Exactly the lines from the one holding "red light bulb: 1 -> 0" through the final line of the data are wanted, copied as written.

++++ Excerpted data

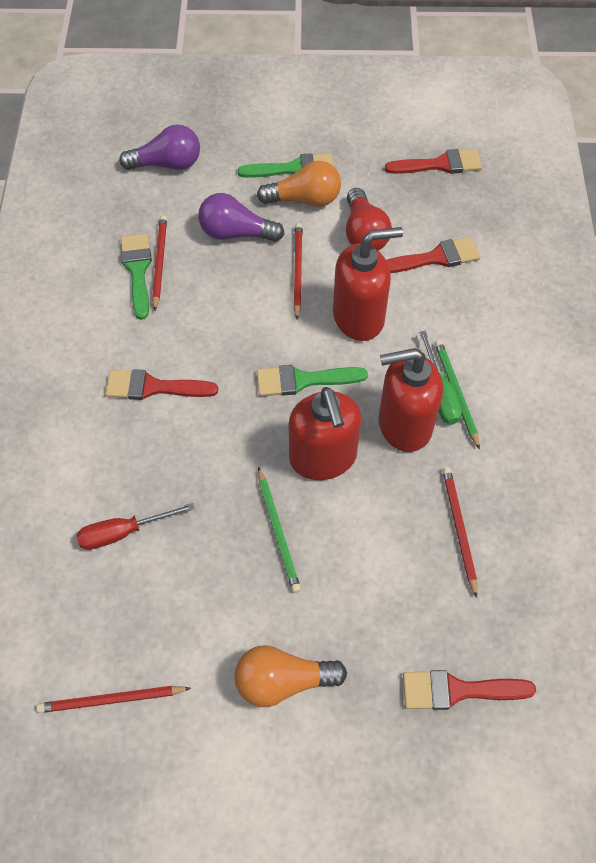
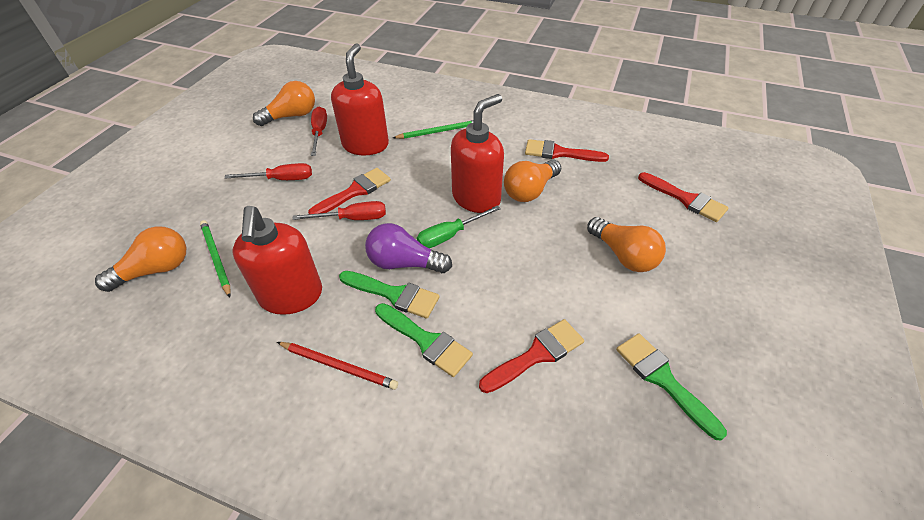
orange light bulb: 2 -> 4
purple light bulb: 2 -> 1
red light bulb: 1 -> 0
red pencil: 4 -> 1
red screwdriver: 1 -> 3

++++++++

Answer to this exercise -
red light bulb: 1 -> 0
red pencil: 4 -> 1
red screwdriver: 1 -> 3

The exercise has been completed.